_EXERCISE GOAL_
The word to look for is "round". Report every line of the entries below that has it.

[PROVIDED INFORMATION]

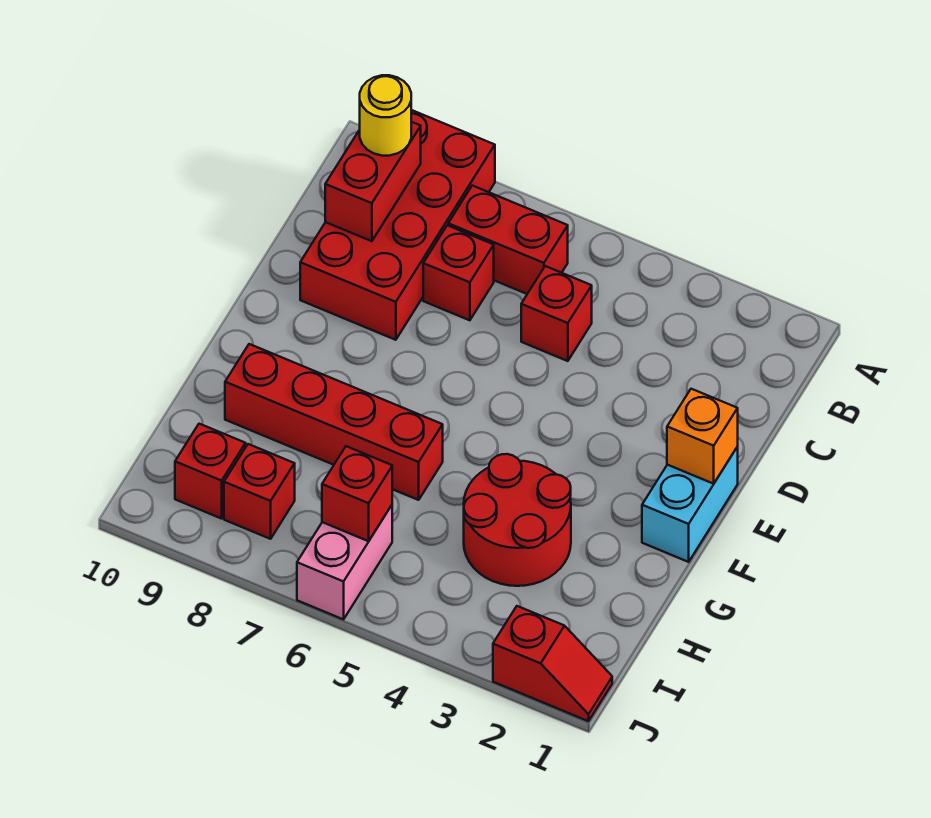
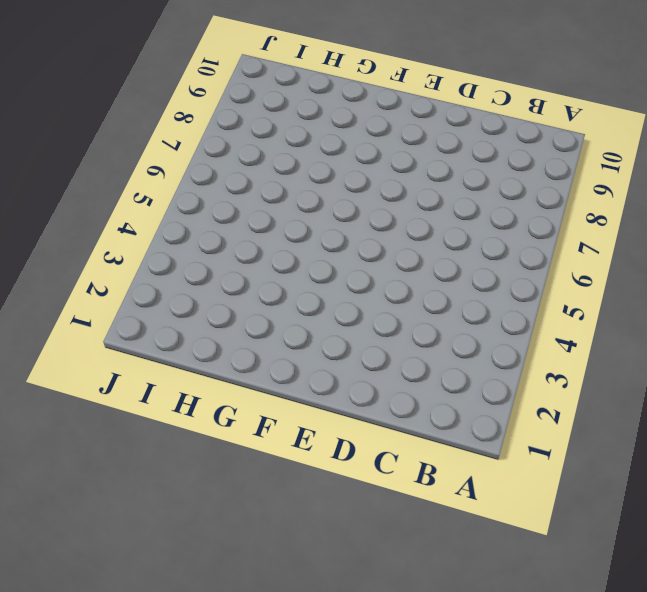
none -> red brick A8:D9 level 1
none -> red brick B6:B7 level 1
none -> red brick C5 level 1

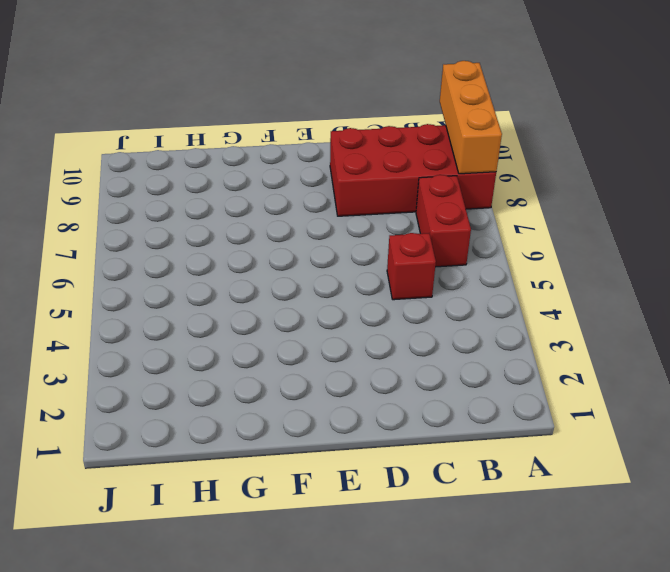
orange brick A8:A10 level 2 -> none
none -> red brick C7 level 1
none -> cyan brick E1:F1 level 1
none -> red round brick G3:H4 level 1

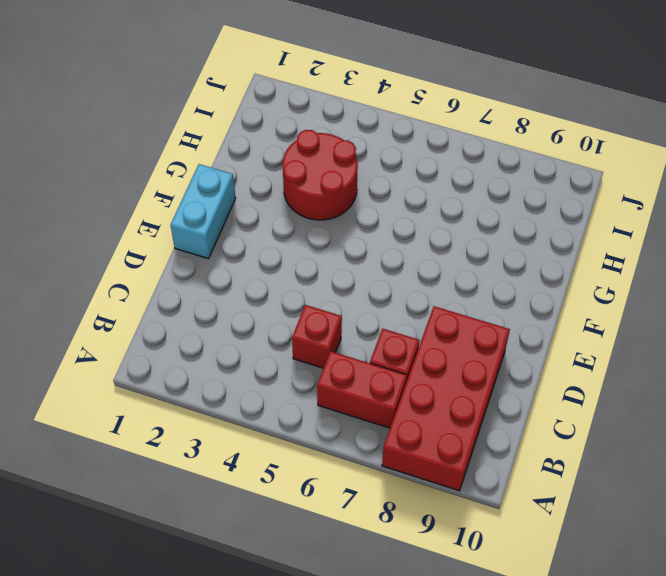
none -> red brick G6:G9 level 1
none -> pink brick I6:J6 level 1
none -> red brick I8 level 1

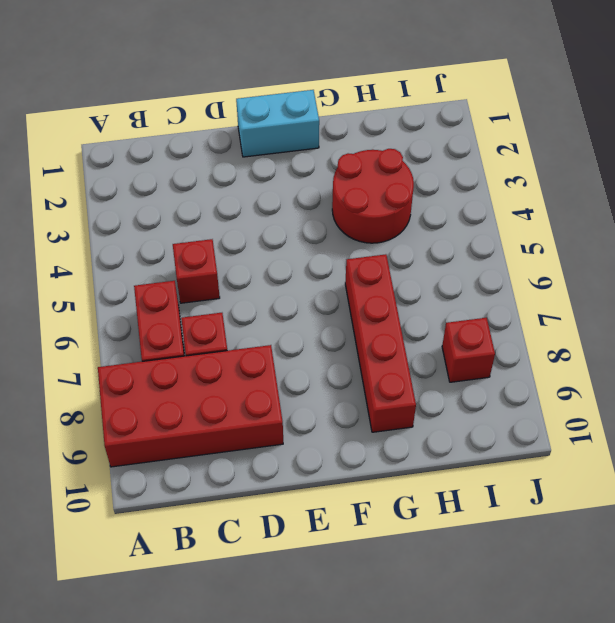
none -> pink brick I6:J6 level 1
none -> red brick I9 level 1
none -> red slope J1:J2 level 1 top 2

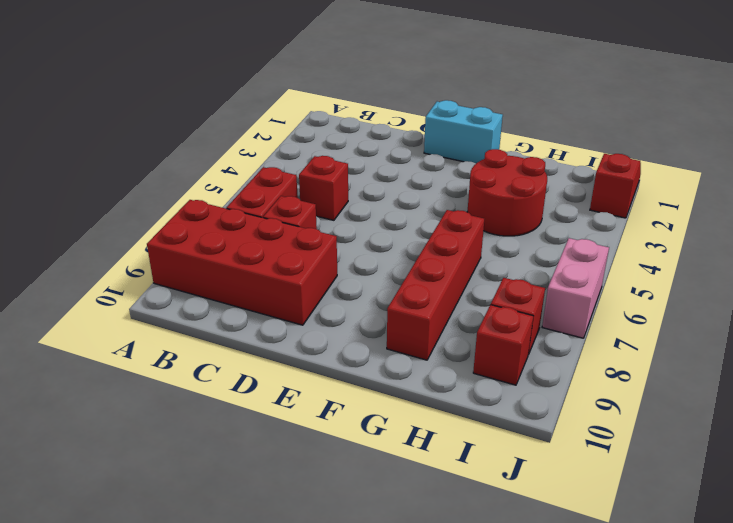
pink brick J6:J7 level 1 -> pink brick I6:J6 level 1
none -> red brick B9:C9 level 2
none -> orange brick E1 level 2
none -> red brick I6 level 2

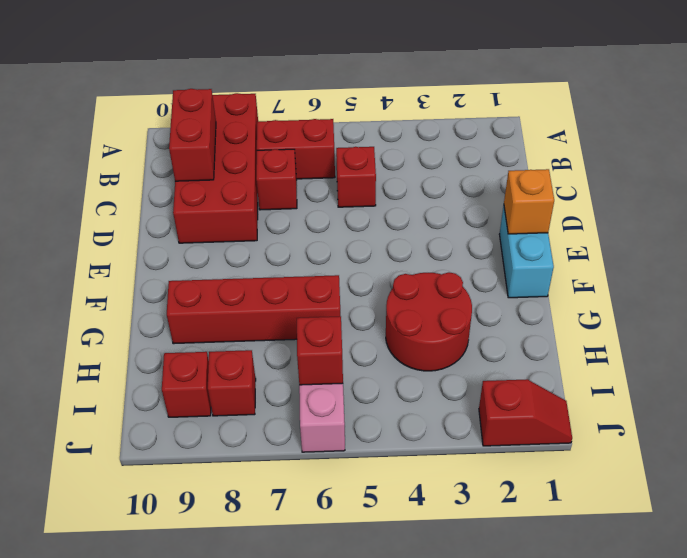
none -> yellow round brick B9 level 3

[/PROVIDED INFORMATION]

_RESULT OF THE EXERCISE_
none -> red round brick G3:H4 level 1
none -> yellow round brick B9 level 3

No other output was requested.